> **Short problem**: Rewrite everything from the start of the records down to the line containing "2016 (15, 159)", inclusive, with "Year" replaced by "Season" and nothing else changed.

──────── Input ────────

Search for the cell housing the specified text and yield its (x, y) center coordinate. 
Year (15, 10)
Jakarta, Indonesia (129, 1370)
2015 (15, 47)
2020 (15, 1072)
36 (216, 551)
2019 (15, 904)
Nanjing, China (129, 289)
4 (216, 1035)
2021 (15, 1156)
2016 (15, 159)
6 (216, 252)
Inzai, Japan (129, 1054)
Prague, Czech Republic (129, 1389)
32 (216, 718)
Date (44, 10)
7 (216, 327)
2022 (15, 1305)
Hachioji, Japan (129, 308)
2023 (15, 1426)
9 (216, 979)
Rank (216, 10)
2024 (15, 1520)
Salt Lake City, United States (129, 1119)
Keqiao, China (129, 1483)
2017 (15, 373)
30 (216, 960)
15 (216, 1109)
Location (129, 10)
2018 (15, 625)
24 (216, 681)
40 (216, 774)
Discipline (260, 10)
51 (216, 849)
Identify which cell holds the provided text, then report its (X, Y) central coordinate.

────────

> **Output**:
Search for the cell housing the specified text and yield its (x, y) center coordinate. 
Season (15, 10)
Jakarta, Indonesia (129, 1370)
2015 (15, 47)
2020 (15, 1072)
36 (216, 551)
2019 (15, 904)
Nanjing, China (129, 289)
4 (216, 1035)
2021 (15, 1156)
2016 (15, 159)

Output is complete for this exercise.